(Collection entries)
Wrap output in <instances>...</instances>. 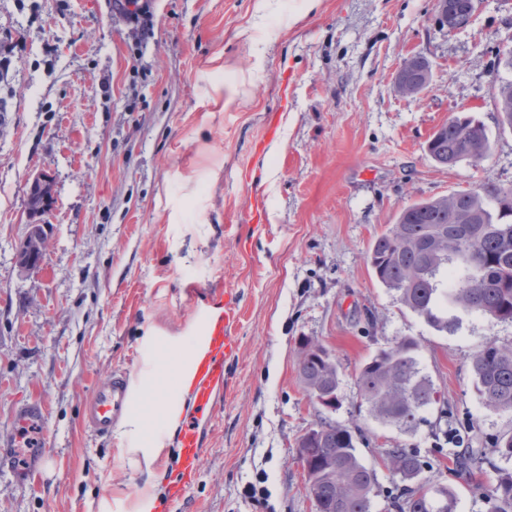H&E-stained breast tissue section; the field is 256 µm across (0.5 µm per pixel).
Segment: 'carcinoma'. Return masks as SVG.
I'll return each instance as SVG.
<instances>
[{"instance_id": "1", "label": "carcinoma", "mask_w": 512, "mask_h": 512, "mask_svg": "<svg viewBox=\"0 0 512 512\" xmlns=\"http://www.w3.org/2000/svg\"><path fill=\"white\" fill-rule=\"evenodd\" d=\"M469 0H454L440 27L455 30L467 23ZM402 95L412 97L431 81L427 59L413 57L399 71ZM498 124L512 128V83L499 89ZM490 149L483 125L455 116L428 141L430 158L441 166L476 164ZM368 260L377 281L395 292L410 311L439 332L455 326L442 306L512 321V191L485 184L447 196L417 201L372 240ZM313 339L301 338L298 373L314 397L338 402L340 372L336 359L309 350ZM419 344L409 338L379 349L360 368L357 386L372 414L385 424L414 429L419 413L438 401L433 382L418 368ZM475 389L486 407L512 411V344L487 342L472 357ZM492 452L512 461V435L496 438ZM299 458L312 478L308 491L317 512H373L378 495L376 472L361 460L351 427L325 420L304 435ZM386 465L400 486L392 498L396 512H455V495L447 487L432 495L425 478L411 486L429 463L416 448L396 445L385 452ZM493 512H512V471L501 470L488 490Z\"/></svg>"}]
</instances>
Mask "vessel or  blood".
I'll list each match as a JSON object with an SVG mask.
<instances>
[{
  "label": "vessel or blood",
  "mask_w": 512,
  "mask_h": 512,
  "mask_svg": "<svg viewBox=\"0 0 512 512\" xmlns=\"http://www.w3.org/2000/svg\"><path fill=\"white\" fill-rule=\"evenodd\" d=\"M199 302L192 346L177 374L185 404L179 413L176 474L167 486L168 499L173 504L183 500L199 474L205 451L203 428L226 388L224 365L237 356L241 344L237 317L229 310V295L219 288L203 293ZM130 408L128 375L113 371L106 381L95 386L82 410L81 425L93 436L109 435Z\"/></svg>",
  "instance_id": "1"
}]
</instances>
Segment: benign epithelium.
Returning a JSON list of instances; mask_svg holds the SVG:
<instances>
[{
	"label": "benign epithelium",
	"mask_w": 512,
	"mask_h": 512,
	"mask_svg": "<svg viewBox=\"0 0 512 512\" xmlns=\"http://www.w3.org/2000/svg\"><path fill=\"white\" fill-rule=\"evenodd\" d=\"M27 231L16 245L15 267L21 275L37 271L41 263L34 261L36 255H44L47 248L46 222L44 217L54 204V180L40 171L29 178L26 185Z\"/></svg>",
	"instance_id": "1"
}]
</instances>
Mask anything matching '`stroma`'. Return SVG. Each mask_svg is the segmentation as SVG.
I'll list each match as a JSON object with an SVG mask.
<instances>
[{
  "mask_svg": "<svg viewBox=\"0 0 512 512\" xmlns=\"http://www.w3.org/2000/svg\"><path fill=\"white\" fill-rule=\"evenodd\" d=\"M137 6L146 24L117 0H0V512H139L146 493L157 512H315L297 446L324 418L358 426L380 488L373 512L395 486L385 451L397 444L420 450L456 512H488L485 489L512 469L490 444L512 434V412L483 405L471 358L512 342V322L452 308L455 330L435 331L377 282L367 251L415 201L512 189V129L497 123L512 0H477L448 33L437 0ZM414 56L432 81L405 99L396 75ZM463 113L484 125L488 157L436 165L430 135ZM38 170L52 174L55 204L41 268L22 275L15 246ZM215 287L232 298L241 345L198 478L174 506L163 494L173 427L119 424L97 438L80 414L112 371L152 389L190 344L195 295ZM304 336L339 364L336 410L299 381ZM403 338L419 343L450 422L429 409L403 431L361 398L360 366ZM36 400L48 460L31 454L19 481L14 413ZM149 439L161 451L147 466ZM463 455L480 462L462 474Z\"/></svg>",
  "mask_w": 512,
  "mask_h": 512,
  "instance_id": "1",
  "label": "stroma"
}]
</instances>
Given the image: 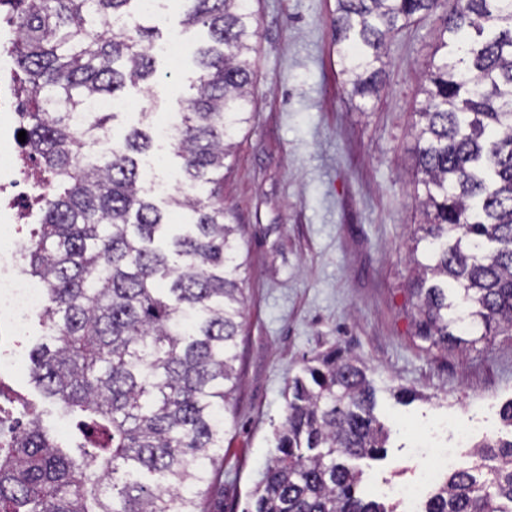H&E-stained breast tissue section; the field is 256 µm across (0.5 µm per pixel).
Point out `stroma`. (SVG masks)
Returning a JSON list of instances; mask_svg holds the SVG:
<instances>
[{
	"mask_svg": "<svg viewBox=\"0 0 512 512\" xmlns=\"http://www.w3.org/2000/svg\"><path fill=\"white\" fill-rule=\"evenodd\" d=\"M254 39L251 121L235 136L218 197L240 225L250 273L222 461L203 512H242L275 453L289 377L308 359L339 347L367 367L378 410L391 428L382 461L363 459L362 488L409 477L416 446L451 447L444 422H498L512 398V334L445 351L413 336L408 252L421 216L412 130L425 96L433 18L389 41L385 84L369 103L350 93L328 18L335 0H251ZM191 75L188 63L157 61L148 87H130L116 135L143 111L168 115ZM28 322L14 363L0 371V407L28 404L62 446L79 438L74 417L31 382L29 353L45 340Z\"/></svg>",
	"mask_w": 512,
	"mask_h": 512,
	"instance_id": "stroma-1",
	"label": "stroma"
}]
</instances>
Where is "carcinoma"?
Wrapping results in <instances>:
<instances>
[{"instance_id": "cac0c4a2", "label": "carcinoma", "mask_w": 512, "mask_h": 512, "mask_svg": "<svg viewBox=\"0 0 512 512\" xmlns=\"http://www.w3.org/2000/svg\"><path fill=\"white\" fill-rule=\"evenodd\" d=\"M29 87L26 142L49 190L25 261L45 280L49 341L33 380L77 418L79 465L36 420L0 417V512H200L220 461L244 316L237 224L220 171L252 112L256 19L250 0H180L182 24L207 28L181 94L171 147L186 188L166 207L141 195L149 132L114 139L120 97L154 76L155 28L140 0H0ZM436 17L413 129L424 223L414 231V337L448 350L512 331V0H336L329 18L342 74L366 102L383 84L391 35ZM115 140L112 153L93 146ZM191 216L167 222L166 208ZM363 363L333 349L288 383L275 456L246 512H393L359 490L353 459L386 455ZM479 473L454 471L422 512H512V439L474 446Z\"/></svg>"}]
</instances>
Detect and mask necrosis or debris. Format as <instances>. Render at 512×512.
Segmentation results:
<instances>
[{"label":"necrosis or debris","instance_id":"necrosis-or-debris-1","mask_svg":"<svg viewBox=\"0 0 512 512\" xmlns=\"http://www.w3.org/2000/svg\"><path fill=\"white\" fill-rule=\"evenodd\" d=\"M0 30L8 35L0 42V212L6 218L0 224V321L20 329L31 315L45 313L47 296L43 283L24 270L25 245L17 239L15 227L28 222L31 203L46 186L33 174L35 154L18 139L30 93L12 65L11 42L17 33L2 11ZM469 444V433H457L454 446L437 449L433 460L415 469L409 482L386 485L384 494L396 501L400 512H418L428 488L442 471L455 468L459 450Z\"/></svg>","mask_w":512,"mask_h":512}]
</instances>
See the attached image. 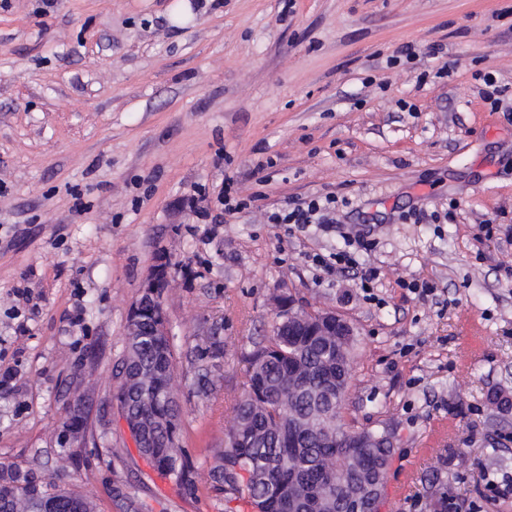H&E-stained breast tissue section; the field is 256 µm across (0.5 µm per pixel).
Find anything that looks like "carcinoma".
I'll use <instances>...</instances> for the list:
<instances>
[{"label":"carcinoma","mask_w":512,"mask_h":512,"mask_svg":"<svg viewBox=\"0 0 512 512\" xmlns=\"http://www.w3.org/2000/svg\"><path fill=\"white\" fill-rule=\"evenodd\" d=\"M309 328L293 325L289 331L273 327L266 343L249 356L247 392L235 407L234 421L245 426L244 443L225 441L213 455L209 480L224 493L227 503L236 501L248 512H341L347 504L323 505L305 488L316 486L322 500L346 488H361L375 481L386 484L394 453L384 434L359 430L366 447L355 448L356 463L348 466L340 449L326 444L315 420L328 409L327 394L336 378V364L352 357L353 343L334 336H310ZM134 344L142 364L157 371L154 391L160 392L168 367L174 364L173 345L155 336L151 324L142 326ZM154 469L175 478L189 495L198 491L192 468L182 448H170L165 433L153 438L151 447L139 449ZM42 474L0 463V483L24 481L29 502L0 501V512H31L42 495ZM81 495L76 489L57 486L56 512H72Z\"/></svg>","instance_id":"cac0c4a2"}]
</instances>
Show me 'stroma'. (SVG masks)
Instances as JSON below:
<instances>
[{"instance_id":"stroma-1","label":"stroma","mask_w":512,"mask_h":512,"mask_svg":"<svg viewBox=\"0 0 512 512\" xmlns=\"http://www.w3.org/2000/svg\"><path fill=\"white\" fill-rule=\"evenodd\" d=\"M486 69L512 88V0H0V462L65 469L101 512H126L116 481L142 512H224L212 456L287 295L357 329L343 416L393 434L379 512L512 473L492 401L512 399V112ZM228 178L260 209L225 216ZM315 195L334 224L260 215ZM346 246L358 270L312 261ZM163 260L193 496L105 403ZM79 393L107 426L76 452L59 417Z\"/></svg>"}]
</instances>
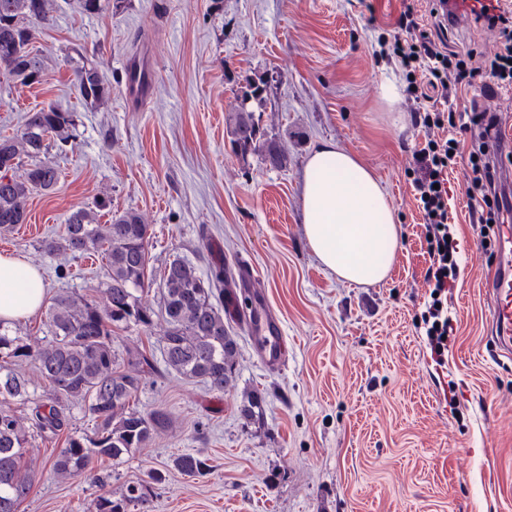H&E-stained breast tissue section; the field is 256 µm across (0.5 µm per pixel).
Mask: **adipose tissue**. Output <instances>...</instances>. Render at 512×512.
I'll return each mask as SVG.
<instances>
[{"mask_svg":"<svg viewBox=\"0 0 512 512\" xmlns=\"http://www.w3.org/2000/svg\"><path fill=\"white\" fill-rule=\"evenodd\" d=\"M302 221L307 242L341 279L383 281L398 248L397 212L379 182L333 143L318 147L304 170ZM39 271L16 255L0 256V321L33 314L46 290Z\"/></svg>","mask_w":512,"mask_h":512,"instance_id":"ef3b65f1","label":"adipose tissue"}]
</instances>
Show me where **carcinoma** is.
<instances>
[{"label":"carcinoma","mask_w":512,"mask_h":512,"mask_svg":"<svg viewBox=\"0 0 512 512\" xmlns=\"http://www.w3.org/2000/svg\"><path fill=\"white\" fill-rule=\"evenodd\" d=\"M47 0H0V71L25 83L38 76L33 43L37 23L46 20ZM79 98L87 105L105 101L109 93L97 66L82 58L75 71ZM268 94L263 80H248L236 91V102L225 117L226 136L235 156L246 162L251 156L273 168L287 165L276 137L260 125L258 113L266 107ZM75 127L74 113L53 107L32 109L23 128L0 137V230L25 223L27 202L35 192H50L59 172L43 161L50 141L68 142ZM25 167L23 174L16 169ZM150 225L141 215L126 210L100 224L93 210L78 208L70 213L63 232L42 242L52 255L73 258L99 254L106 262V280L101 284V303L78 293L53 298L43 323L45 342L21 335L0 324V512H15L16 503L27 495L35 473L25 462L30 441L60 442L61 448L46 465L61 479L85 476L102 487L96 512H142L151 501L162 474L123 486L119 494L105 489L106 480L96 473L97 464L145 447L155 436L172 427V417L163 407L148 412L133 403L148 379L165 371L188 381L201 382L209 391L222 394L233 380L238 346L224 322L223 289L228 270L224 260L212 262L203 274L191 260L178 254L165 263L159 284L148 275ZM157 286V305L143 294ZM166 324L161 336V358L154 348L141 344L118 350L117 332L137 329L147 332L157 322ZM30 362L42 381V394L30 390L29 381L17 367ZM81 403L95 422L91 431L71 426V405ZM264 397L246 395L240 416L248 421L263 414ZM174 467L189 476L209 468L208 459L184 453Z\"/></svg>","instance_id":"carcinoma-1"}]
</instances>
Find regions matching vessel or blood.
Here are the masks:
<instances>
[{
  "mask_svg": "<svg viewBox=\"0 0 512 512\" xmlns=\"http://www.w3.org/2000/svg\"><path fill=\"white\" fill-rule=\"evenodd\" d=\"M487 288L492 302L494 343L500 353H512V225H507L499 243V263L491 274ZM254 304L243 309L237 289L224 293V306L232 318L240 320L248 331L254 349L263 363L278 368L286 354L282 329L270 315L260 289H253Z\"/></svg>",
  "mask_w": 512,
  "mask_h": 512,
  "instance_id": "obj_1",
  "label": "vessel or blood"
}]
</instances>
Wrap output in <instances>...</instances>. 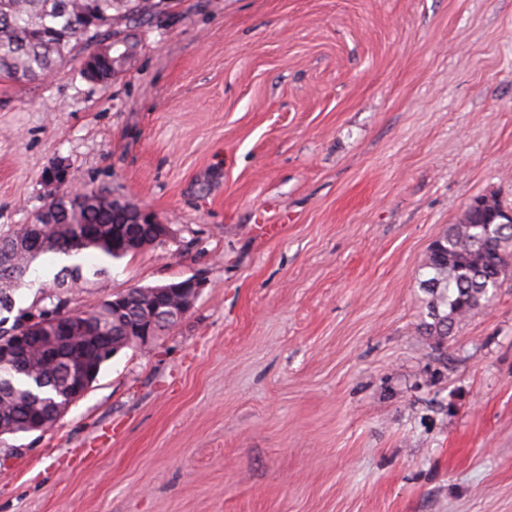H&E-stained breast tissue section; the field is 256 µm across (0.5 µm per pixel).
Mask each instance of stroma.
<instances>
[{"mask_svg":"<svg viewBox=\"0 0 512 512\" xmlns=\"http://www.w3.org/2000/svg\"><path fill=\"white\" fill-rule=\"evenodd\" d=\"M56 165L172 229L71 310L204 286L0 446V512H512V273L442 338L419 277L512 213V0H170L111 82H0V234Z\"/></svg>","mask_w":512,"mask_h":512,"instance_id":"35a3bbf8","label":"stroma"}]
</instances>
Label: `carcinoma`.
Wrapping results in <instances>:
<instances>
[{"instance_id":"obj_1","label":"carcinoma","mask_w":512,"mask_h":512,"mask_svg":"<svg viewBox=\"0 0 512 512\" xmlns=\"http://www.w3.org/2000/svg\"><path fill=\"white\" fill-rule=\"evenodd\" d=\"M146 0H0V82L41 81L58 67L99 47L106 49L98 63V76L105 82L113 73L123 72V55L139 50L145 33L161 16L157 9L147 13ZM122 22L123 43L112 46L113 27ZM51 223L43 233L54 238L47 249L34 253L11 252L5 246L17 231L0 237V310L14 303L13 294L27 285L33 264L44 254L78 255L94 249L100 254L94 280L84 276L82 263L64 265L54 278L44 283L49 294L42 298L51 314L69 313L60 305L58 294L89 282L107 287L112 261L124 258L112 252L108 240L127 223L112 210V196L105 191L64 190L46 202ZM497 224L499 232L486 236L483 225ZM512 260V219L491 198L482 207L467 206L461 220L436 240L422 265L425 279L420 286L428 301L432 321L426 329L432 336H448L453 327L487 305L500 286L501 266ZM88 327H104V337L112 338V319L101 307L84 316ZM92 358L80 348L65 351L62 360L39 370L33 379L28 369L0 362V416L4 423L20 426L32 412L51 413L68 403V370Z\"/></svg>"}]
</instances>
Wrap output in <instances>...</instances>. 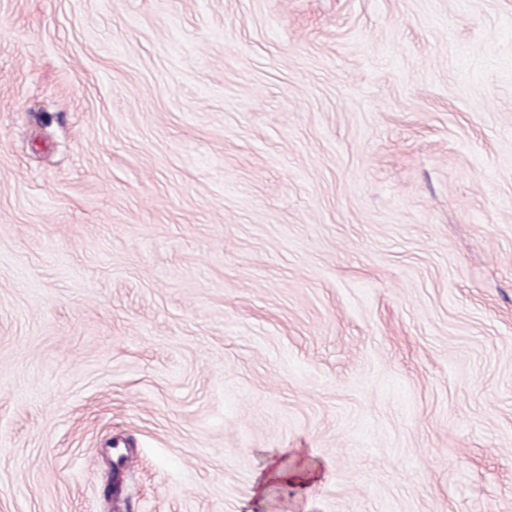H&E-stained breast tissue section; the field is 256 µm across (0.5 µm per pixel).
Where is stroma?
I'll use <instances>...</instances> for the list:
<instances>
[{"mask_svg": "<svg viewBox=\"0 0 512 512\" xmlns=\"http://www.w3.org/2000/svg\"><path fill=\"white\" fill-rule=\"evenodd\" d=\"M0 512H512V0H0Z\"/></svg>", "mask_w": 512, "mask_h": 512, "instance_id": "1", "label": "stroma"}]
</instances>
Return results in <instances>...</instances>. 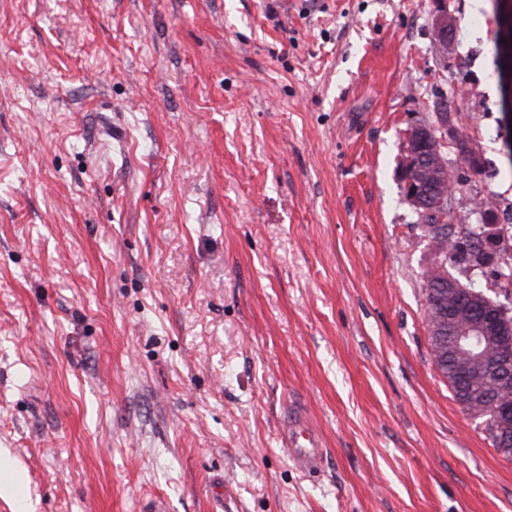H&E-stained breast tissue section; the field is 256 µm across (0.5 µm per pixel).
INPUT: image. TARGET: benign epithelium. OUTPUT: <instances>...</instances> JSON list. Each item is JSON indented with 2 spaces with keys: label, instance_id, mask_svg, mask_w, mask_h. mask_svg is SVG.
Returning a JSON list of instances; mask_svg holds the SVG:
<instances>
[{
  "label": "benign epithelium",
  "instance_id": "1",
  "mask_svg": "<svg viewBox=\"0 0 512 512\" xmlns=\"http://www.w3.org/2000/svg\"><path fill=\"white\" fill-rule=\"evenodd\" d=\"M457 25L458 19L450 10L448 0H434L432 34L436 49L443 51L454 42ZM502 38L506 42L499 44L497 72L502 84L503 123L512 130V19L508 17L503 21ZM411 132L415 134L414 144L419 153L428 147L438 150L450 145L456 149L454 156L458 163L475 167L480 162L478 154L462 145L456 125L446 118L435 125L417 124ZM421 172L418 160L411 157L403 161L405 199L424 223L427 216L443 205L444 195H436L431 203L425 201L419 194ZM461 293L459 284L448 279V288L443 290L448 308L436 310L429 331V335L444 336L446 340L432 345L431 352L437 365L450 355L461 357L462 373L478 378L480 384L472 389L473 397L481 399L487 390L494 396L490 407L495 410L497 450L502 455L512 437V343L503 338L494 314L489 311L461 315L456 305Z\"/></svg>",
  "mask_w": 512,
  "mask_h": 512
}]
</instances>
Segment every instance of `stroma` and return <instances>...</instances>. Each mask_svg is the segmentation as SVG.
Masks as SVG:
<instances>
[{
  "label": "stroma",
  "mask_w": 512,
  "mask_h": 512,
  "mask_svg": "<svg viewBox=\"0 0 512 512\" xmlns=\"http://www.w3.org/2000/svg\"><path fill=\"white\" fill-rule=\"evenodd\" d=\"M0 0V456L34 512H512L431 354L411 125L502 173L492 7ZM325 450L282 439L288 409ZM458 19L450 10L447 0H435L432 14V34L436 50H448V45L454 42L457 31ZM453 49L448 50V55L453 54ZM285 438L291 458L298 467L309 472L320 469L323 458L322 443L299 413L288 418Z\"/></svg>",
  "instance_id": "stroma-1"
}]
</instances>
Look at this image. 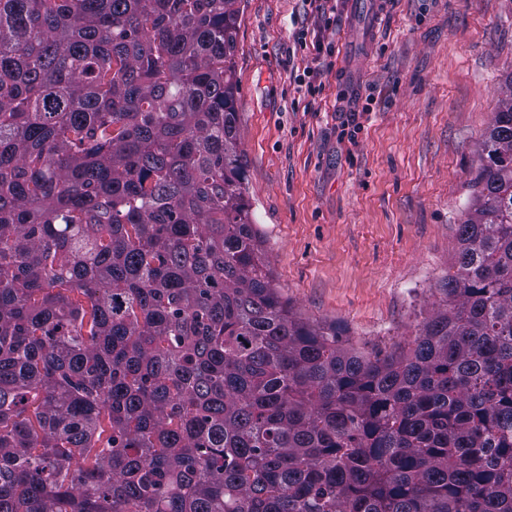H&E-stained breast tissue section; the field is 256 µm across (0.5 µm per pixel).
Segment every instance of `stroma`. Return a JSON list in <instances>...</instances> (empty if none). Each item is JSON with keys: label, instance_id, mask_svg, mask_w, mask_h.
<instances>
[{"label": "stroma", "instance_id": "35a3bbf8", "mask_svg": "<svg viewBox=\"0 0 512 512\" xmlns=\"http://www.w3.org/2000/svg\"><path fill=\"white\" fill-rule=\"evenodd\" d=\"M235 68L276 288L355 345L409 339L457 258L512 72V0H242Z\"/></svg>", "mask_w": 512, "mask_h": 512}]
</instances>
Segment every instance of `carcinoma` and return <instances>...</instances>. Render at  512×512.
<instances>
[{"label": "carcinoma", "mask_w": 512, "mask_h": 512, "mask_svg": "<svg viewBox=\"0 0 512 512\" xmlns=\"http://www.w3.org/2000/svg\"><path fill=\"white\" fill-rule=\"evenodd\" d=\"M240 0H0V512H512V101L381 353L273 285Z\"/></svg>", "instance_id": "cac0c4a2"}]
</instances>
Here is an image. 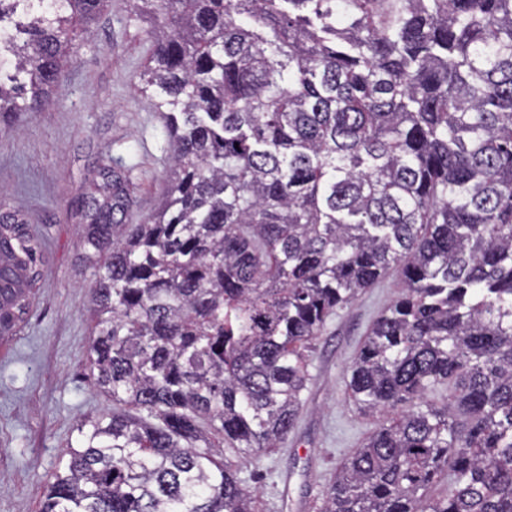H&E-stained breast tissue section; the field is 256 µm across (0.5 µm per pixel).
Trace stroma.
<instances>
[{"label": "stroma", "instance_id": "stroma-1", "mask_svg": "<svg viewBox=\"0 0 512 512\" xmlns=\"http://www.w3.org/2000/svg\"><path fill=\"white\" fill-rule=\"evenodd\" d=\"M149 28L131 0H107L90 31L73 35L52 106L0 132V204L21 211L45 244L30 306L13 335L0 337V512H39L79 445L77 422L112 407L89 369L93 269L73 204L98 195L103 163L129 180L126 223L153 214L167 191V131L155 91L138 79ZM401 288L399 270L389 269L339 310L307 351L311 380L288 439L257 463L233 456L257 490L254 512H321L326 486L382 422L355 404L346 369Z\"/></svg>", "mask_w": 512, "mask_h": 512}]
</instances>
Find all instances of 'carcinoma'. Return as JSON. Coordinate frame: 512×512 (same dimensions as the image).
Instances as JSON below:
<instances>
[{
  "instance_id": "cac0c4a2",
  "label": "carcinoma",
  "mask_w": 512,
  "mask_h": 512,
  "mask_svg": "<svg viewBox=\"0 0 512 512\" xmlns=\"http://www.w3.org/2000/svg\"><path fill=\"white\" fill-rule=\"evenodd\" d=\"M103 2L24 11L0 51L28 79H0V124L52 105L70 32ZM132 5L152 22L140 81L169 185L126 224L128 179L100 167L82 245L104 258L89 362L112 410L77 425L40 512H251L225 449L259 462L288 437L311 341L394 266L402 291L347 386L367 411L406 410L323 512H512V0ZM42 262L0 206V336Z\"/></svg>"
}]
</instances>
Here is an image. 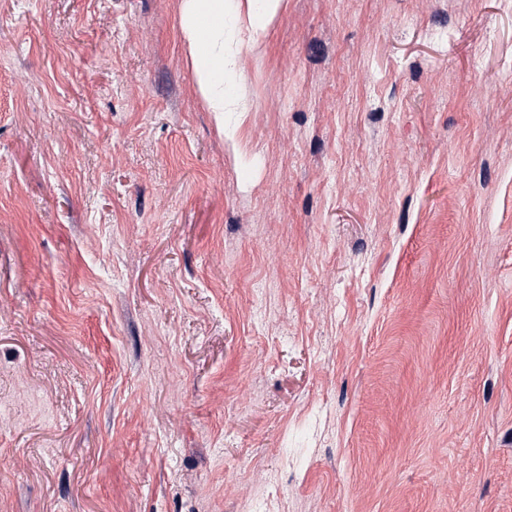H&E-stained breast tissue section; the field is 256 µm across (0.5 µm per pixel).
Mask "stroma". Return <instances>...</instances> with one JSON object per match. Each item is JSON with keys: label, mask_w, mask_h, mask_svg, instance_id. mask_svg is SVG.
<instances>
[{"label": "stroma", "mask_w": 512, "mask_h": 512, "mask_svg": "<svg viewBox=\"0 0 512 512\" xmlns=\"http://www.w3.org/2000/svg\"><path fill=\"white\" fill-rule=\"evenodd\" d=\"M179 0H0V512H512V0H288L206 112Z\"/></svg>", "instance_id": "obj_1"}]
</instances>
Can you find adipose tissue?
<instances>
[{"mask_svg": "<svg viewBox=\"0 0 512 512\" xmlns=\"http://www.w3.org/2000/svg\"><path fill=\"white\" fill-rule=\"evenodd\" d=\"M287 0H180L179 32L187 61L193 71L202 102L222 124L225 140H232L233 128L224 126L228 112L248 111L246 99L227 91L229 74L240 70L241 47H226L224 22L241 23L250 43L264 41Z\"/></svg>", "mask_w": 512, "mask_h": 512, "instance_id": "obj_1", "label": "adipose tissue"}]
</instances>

» **EXERCISE DETAILS**
Set down, word for word, only the lines running from the line with "instance_id. mask_svg is SVG." to the last line of the listing above. Both of those lines belong in your answer.

» **SOLUTION FOR THIS EXERCISE**
Mask "stroma". Return <instances>...</instances> with one JSON object per match. Each item is JSON with keys: label, mask_w, mask_h, mask_svg, instance_id. mask_svg is SVG.
<instances>
[{"label": "stroma", "mask_w": 512, "mask_h": 512, "mask_svg": "<svg viewBox=\"0 0 512 512\" xmlns=\"http://www.w3.org/2000/svg\"><path fill=\"white\" fill-rule=\"evenodd\" d=\"M179 0H0V512H512V0H288L206 112Z\"/></svg>", "instance_id": "obj_1"}]
</instances>
Can you find adipose tissue?
<instances>
[{"mask_svg": "<svg viewBox=\"0 0 512 512\" xmlns=\"http://www.w3.org/2000/svg\"><path fill=\"white\" fill-rule=\"evenodd\" d=\"M287 0H180L179 32L187 61L193 71L202 102L222 124L225 140H232L233 128L224 126L228 112L248 111L246 99L227 91L229 74L240 70L241 47H226L224 22L241 23L250 43L264 41Z\"/></svg>", "mask_w": 512, "mask_h": 512, "instance_id": "obj_1", "label": "adipose tissue"}]
</instances>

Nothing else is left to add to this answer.